> EXERCISE INSTRUCTIONS:
Take every record and write it out again exactly, with no images included.

---- SUPPLIED MATERIAL

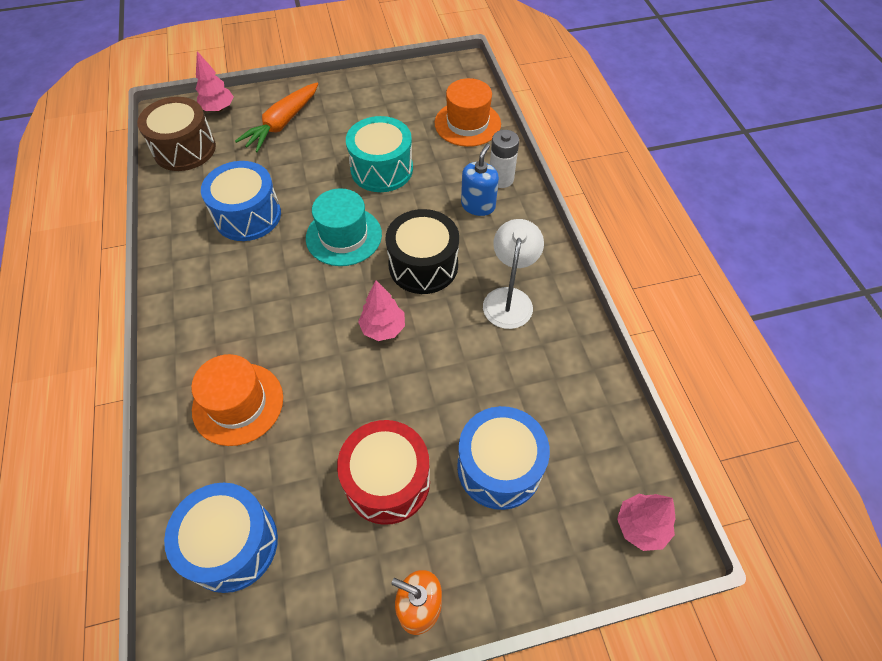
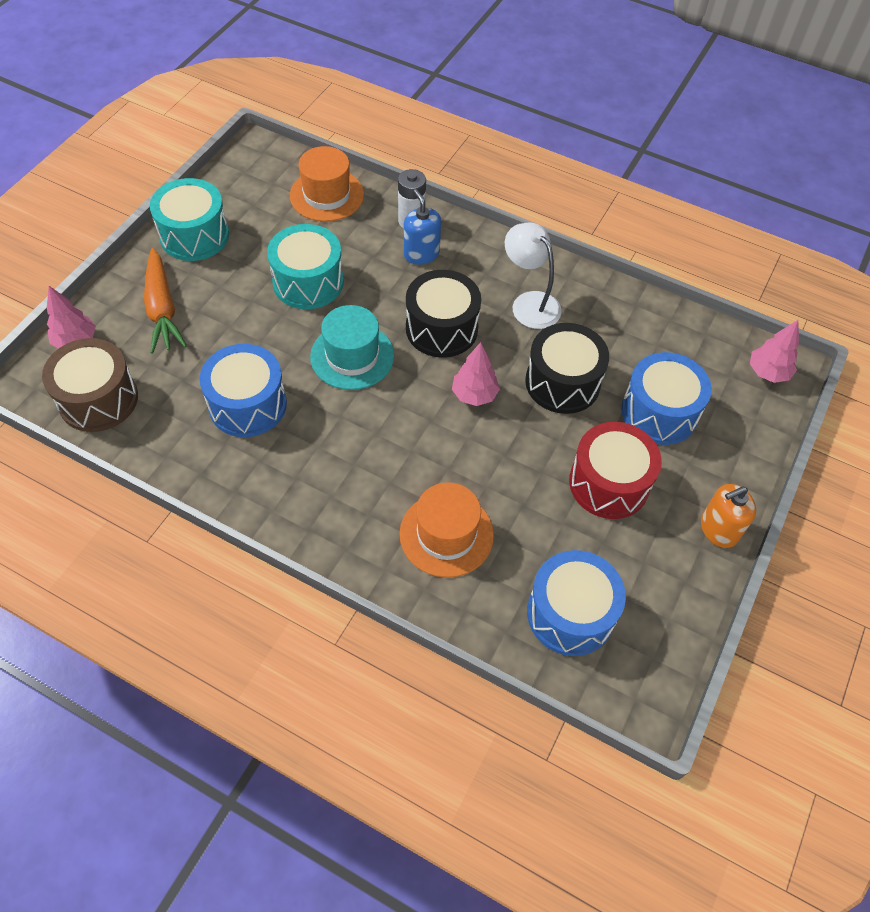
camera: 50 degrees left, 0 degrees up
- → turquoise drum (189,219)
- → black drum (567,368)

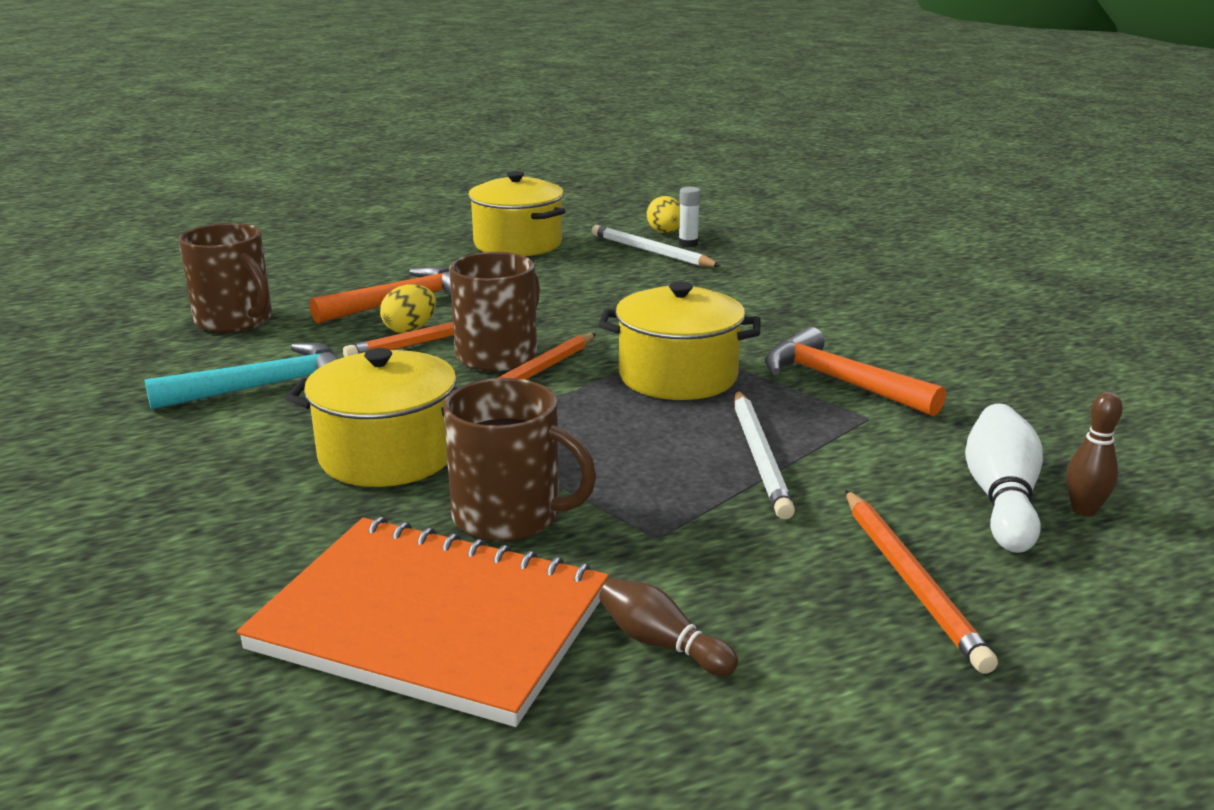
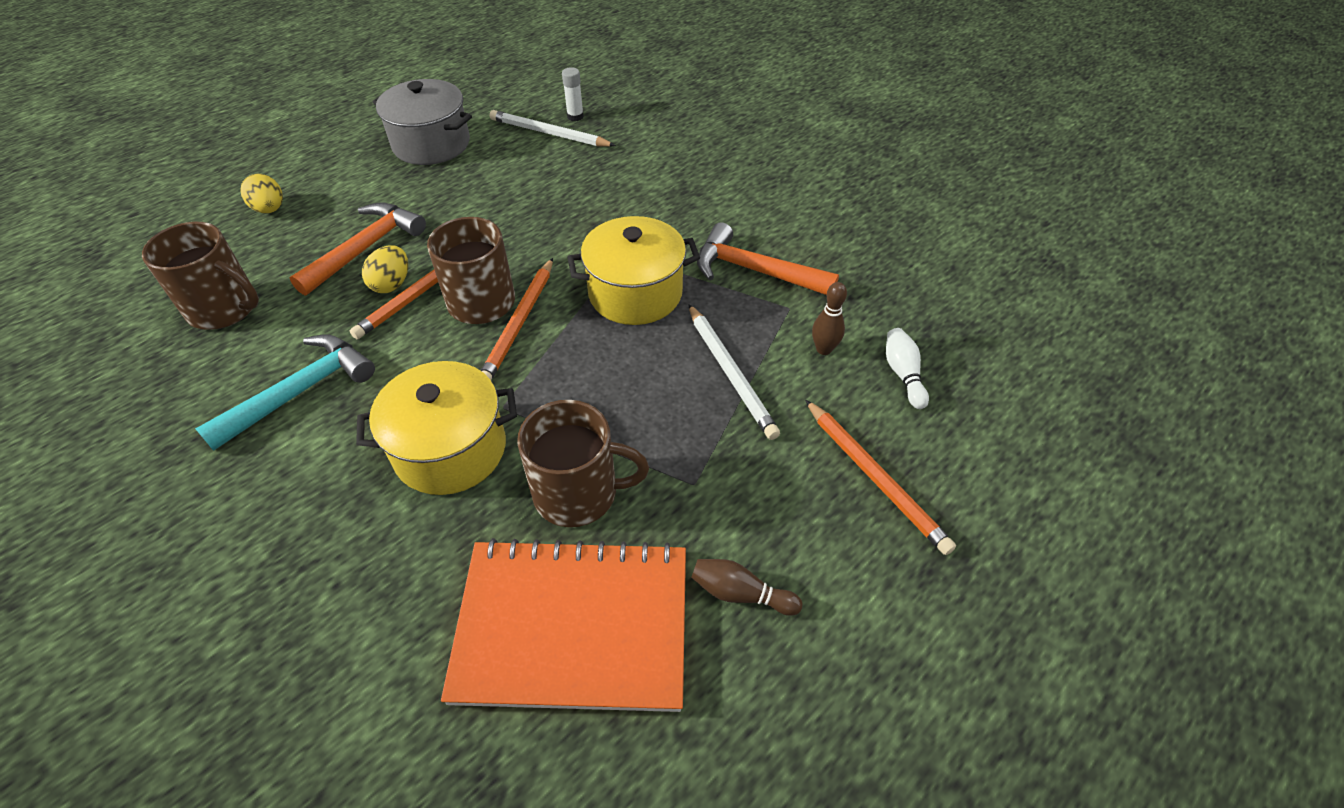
camera: 20 degrees left, 25 degrees up
golden egg (663,214) → golden egg (262,193), relocated
russet bowling pin (1094,454) → russet bowling pin (829,318), relocated
golden cooking pot (516,213) → grey cooking pot (422,122)
snow-white bowling pin (1004,478) → snow-white bowling pin (907,368), x0.62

--------

> WRITTEN SOLUTION:
camera: 50 degrees left, 0 degrees up
- → turquoise drum (189,219)
- → black drum (567,368)

camera: 20 degrees left, 25 degrees up
golden egg (663,214) → golden egg (262,193), relocated
russet bowling pin (1094,454) → russet bowling pin (829,318), relocated
golden cooking pot (516,213) → grey cooking pot (422,122)
snow-white bowling pin (1004,478) → snow-white bowling pin (907,368), x0.62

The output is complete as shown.